▸ ACTION ITEM:
Count the lines below that include the word "pink", then give that number and no other words.

▸ SUPPLIED RECORDS:

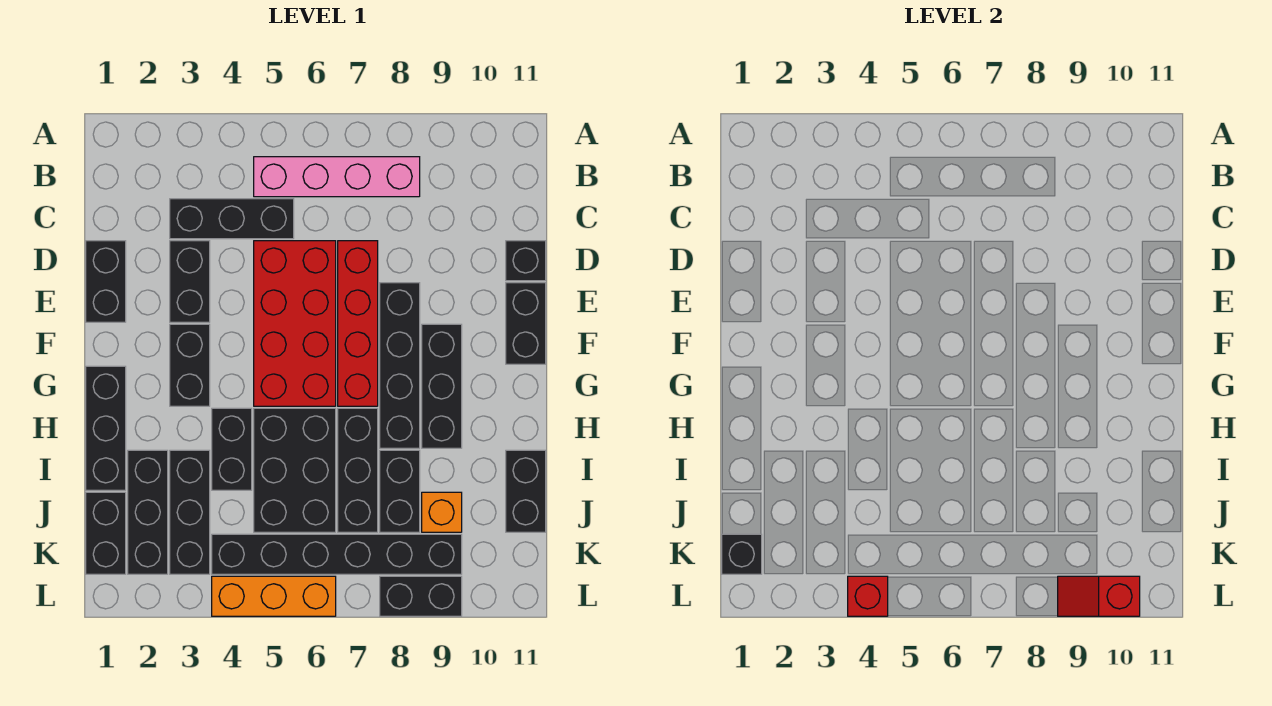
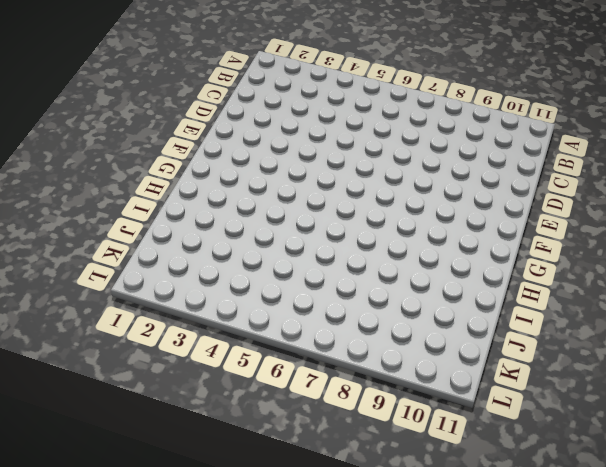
none -> pink brick B5:B8 level 1
none -> black brick C3:C5 level 1
none -> black brick D1:E1 level 1

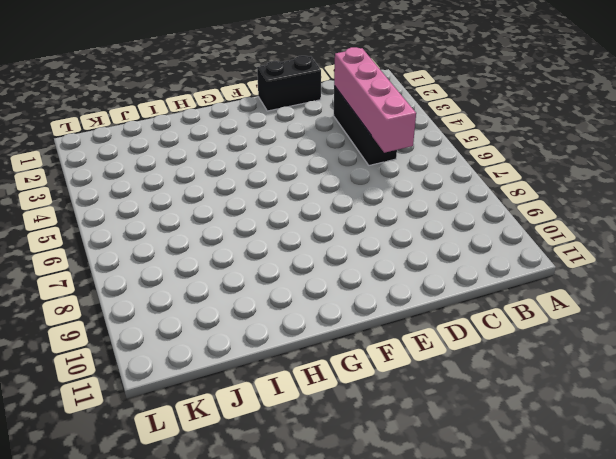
pink brick C3:C6 level 2 -> pink brick B5:B8 level 1
none -> black brick D3:E3 level 1
none -> red brick D5:G6 level 1
none -> red brick D7:G7 level 1

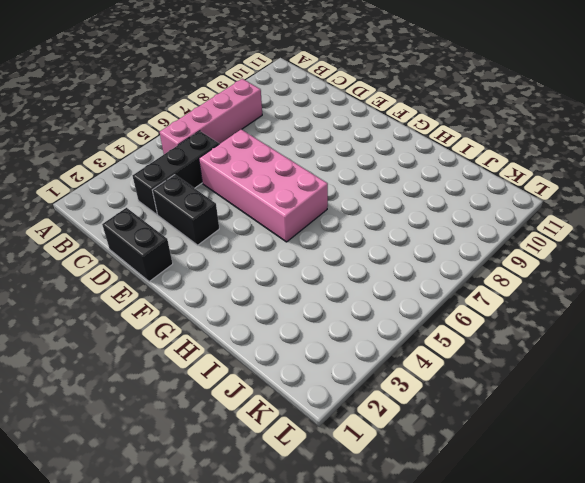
pink brick D5:G6 level 1 -> red brick D5:G6 level 1
none -> red brick D7:G7 level 1
none -> black brick D11 level 1
none -> black brick E8:H8 level 1

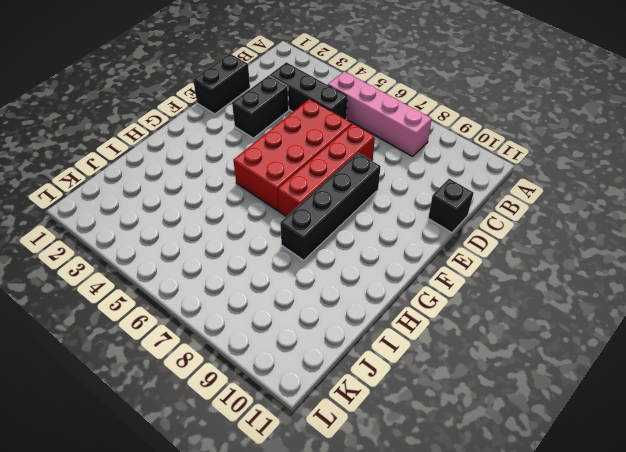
none -> black brick E11:F11 level 1
none -> black brick F3:G3 level 1
none -> black brick F9:H9 level 1

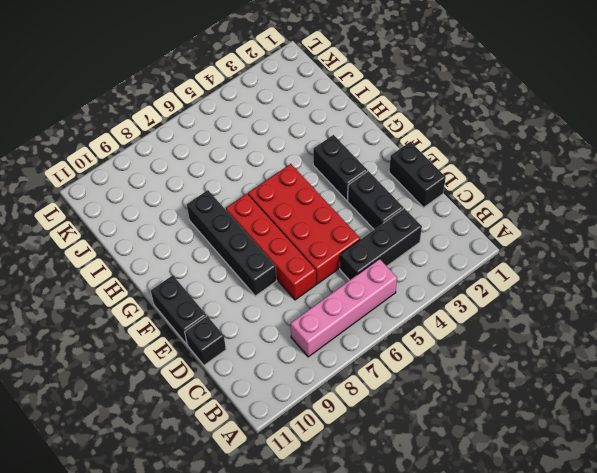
none -> black brick F9:H9 level 1
none -> black brick G1:I1 level 1
none -> black brick H4:I4 level 1

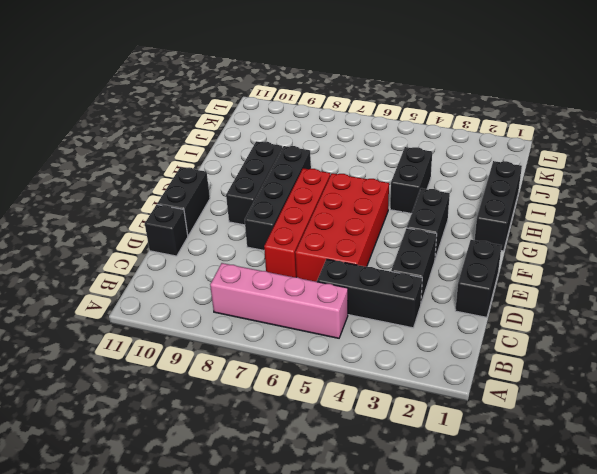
none -> black brick H5:J6 level 1
none -> black brick H7:J7 level 1
none -> black brick I2:K2 level 1

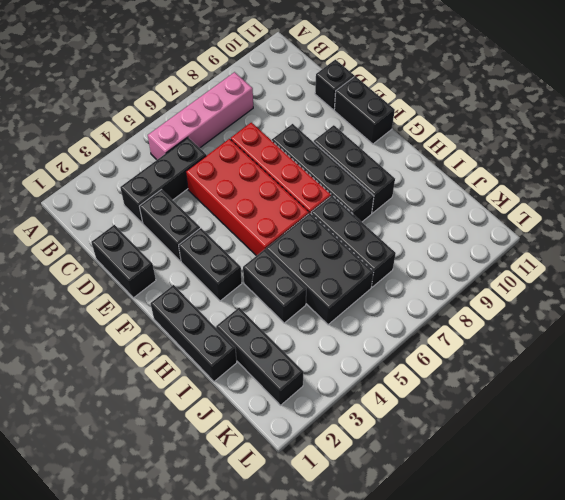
none -> black brick I3:K3 level 1
none -> black brick I8:J8 level 1
none -> black brick I11:J11 level 1

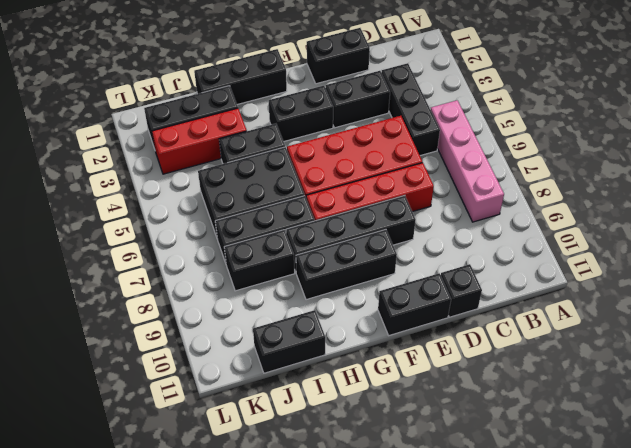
red brick I3:K3 level 1 -> black brick I3:K3 level 1
none -> black brick J1:K1 level 1
none -> orange brick J9 level 1
none -> black brick K4:K9 level 1

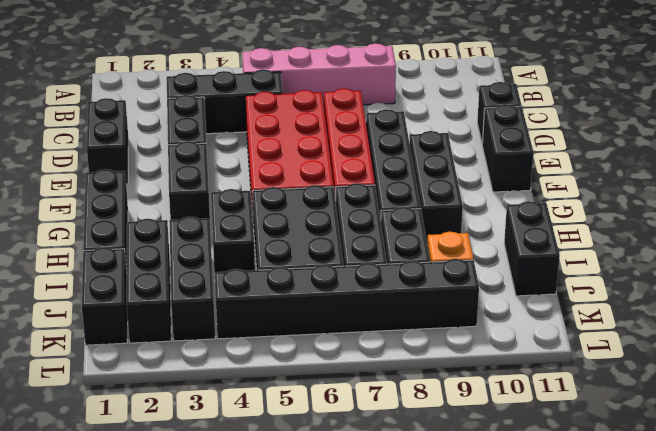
none -> orange brick L4:L6 level 1
none -> black brick L8:L9 level 1
none -> black brick K1 level 2

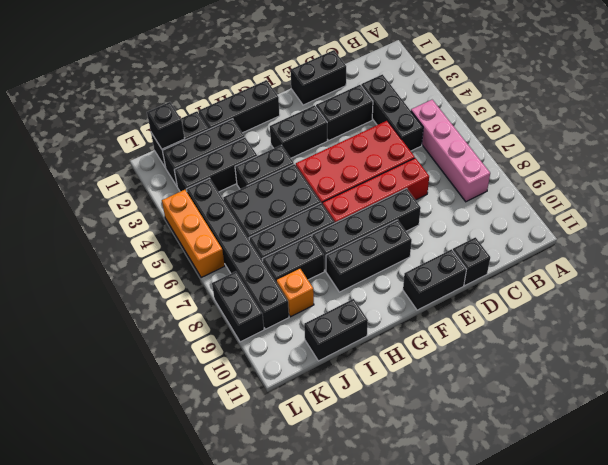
none -> red brick L4 level 2
none -> red slope L9:L10 level 2 top 10

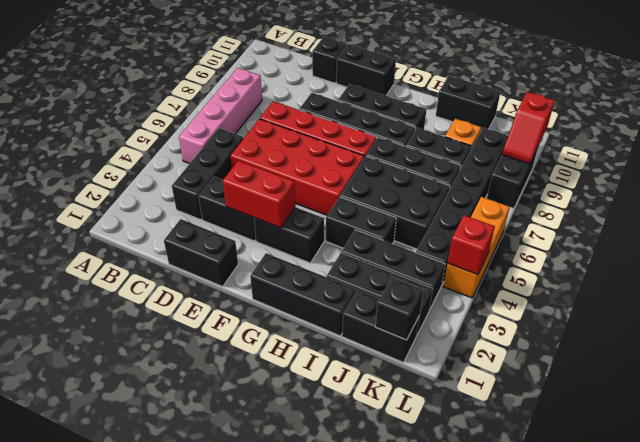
red brick E3:F3 level 2 -> none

▸ TASK RESULT:
3